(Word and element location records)
-- -- --

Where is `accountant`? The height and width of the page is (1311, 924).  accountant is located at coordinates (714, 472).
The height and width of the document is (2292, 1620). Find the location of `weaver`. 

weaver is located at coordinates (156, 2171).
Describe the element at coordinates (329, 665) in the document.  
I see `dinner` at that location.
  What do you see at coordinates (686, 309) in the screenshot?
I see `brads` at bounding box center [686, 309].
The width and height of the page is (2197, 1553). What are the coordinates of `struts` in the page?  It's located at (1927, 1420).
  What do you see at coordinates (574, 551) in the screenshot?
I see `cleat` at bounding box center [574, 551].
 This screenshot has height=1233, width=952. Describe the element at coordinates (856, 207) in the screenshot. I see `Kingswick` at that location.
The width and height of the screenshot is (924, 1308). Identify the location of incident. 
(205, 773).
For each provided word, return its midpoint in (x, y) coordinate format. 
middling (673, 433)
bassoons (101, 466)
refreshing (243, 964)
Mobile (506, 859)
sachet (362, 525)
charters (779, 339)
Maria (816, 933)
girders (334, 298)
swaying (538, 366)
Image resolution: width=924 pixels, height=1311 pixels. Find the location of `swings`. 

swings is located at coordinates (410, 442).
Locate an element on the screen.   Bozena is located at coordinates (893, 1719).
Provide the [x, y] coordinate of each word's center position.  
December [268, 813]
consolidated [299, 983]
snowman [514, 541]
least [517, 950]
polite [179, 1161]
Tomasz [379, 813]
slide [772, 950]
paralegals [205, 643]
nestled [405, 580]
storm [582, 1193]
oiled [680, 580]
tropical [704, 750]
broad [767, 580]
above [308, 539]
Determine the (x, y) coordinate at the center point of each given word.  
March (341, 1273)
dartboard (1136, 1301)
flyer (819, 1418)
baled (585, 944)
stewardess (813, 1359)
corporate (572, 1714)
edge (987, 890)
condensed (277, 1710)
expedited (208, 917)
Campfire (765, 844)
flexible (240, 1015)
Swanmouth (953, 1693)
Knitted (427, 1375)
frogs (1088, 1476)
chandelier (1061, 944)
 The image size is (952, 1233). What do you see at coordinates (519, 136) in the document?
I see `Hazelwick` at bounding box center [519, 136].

-- -- --

PROBLEM REQUIREMENTS: Please substitute "Identify the location of" for every "Find the location of" across all of the material above, leaving everything else unchanged.

TASK RESULT:
Where is `accountant`? The height and width of the page is (1311, 924).  accountant is located at coordinates (714, 472).
The height and width of the document is (2292, 1620). Identify the location of `weaver`. 

weaver is located at coordinates (156, 2171).
Describe the element at coordinates (329, 665) in the document.  
I see `dinner` at that location.
  What do you see at coordinates (686, 309) in the screenshot?
I see `brads` at bounding box center [686, 309].
The width and height of the page is (2197, 1553). What are the coordinates of `struts` in the page?  It's located at (1927, 1420).
  What do you see at coordinates (574, 551) in the screenshot?
I see `cleat` at bounding box center [574, 551].
 This screenshot has height=1233, width=952. Describe the element at coordinates (856, 207) in the screenshot. I see `Kingswick` at that location.
The width and height of the screenshot is (924, 1308). Identify the location of incident. 
(205, 773).
For each provided word, return its midpoint in (x, y) coordinate format. 
middling (673, 433)
bassoons (101, 466)
refreshing (243, 964)
Mobile (506, 859)
sachet (362, 525)
charters (779, 339)
Maria (816, 933)
girders (334, 298)
swaying (538, 366)
Image resolution: width=924 pixels, height=1311 pixels. Identify the location of `swings`. 

swings is located at coordinates (410, 442).
Locate an element on the screen.   Bozena is located at coordinates (893, 1719).
Provide the [x, y] coordinate of each word's center position.  
December [268, 813]
consolidated [299, 983]
snowman [514, 541]
least [517, 950]
polite [179, 1161]
Tomasz [379, 813]
slide [772, 950]
paralegals [205, 643]
nestled [405, 580]
storm [582, 1193]
oiled [680, 580]
tropical [704, 750]
broad [767, 580]
above [308, 539]
Determine the (x, y) coordinate at the center point of each given word.  
March (341, 1273)
dartboard (1136, 1301)
flyer (819, 1418)
baled (585, 944)
stewardess (813, 1359)
corporate (572, 1714)
edge (987, 890)
condensed (277, 1710)
expedited (208, 917)
Campfire (765, 844)
flexible (240, 1015)
Swanmouth (953, 1693)
Knitted (427, 1375)
frogs (1088, 1476)
chandelier (1061, 944)
 The image size is (952, 1233). What do you see at coordinates (519, 136) in the document?
I see `Hazelwick` at bounding box center [519, 136].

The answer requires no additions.